====== Recorded information ======

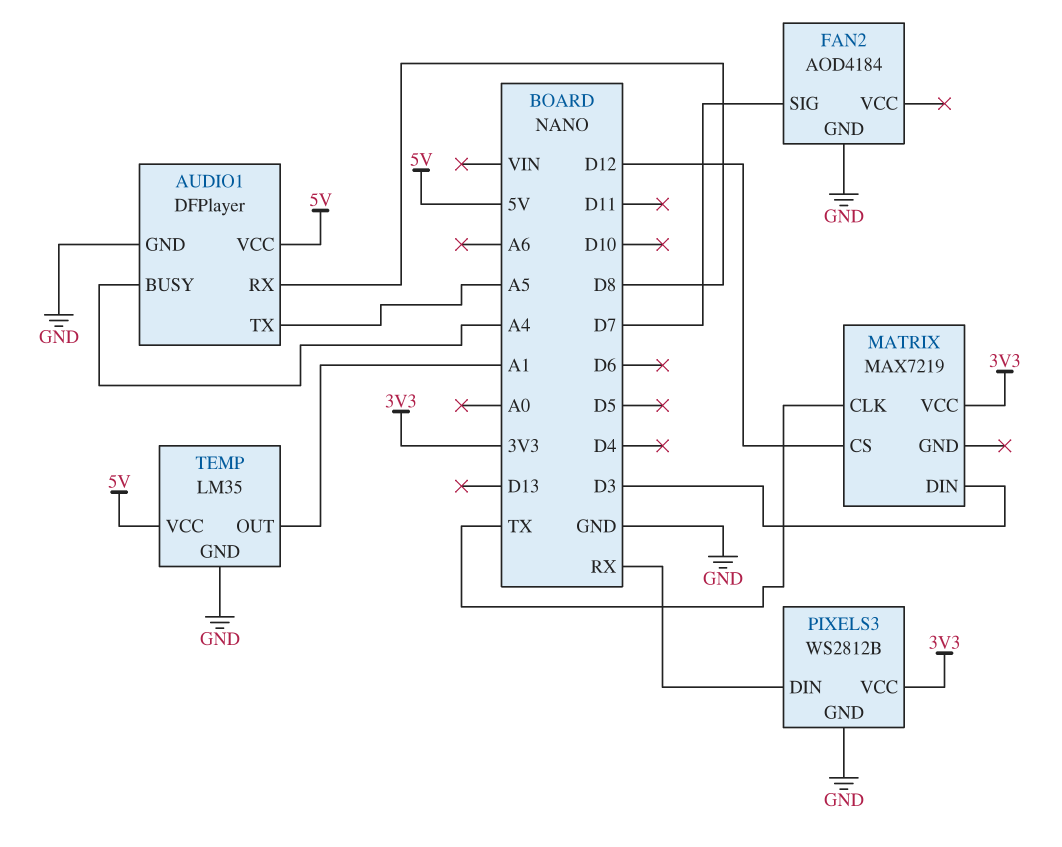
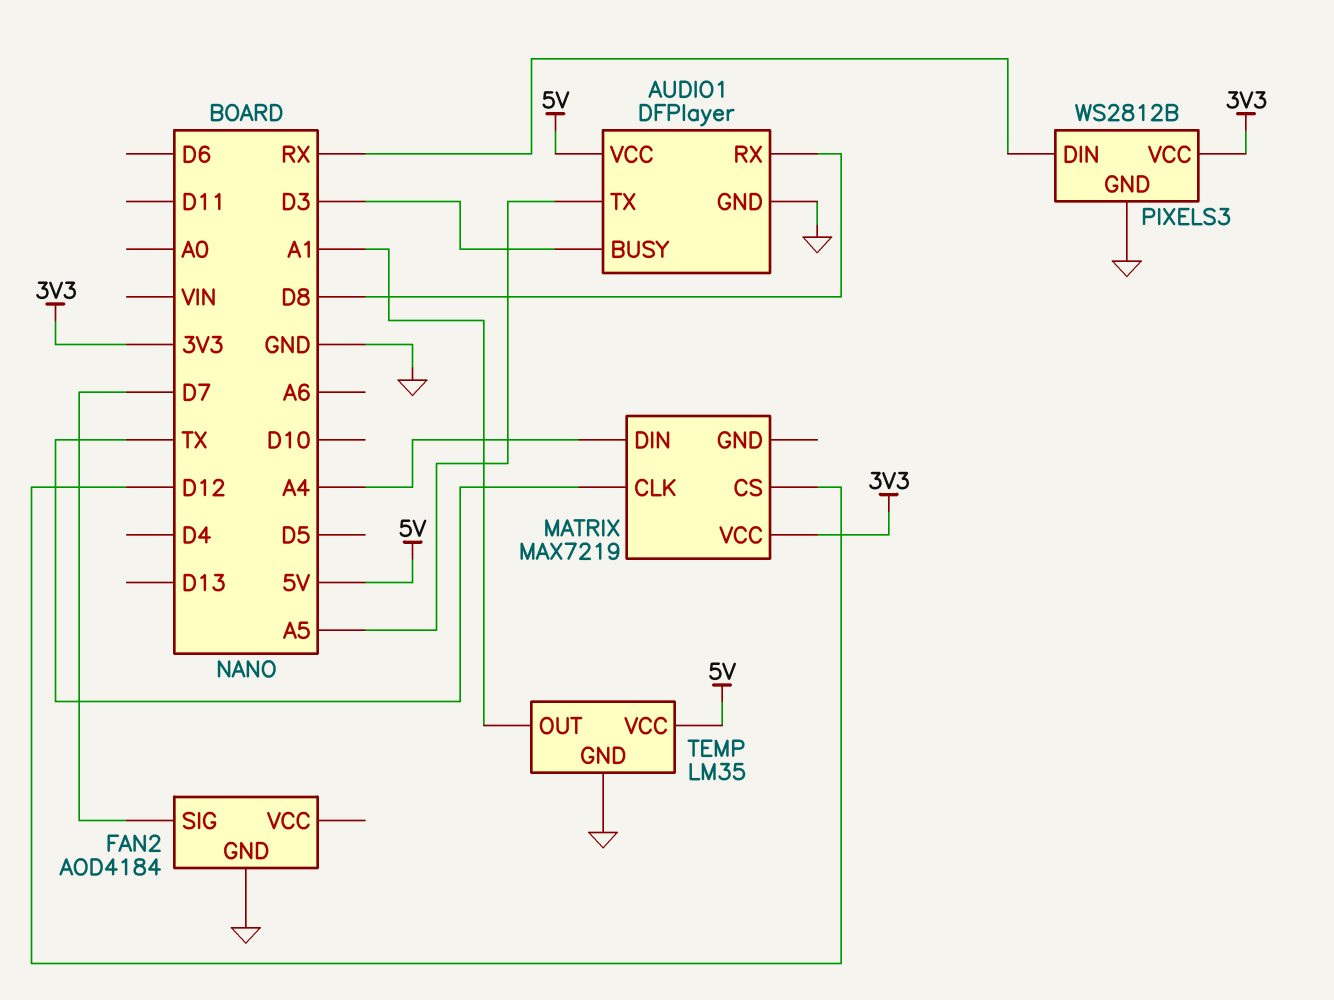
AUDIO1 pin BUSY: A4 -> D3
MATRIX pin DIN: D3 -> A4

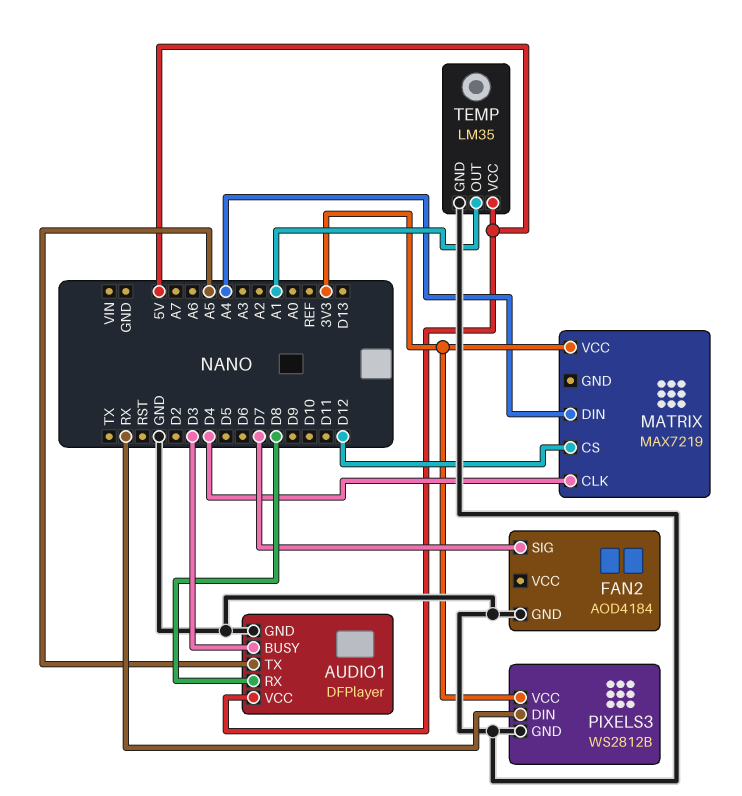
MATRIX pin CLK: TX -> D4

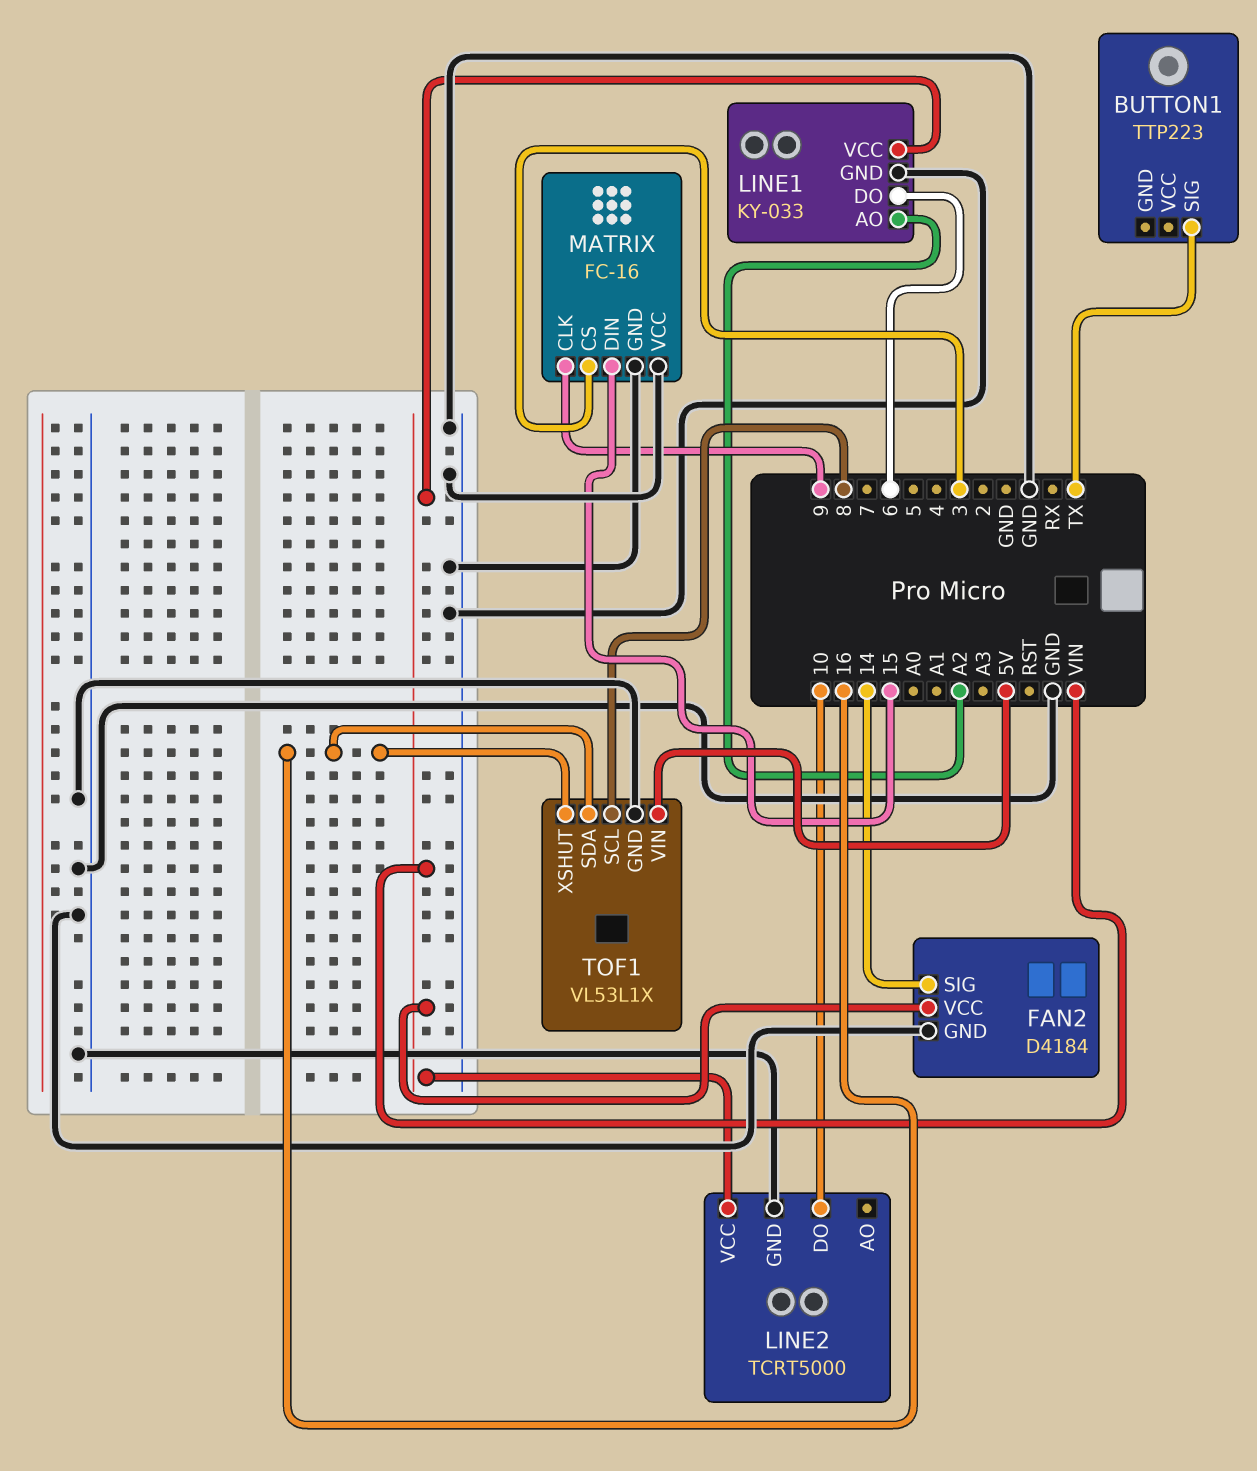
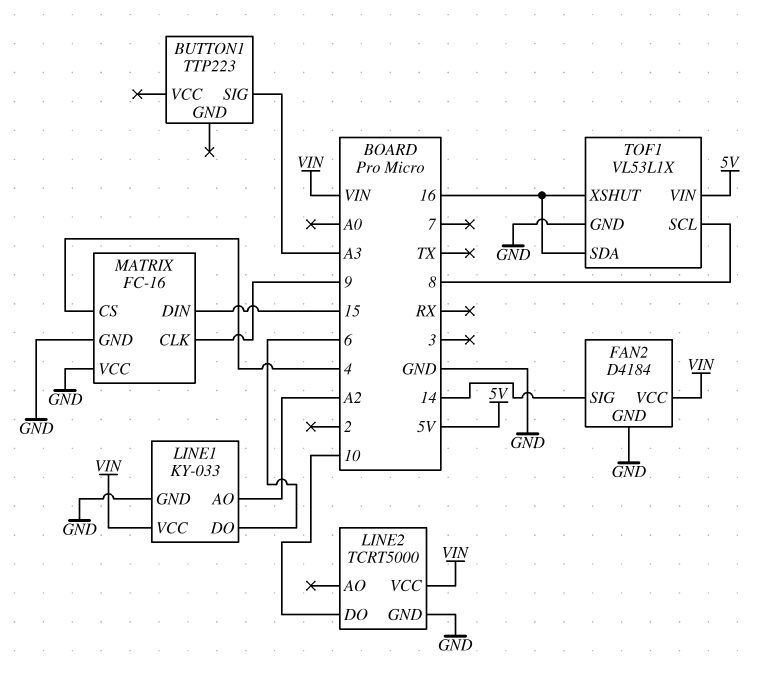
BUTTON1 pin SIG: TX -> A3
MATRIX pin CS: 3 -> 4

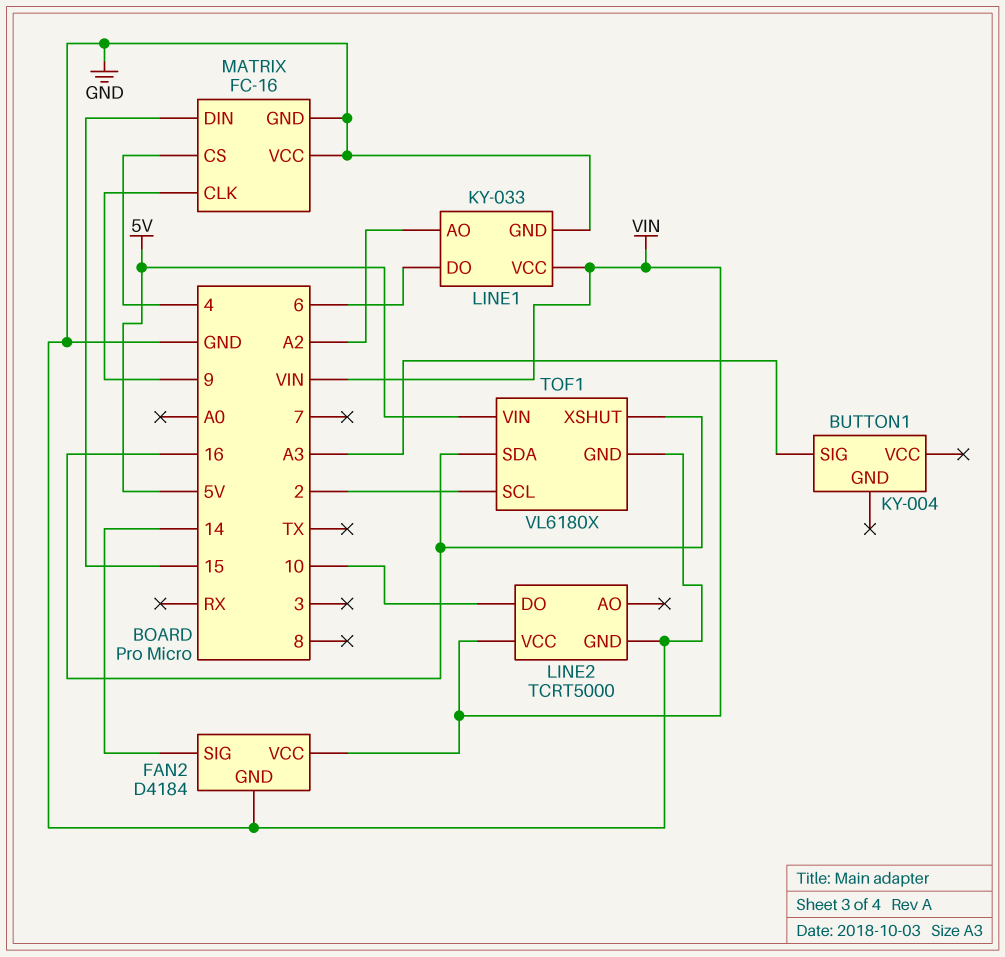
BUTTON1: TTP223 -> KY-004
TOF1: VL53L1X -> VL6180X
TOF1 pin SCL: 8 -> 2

======

Among the lines above, list those that contain the word "MATRIX".

Answer section:
MATRIX pin DIN: D3 -> A4
MATRIX pin CLK: TX -> D4
MATRIX pin CS: 3 -> 4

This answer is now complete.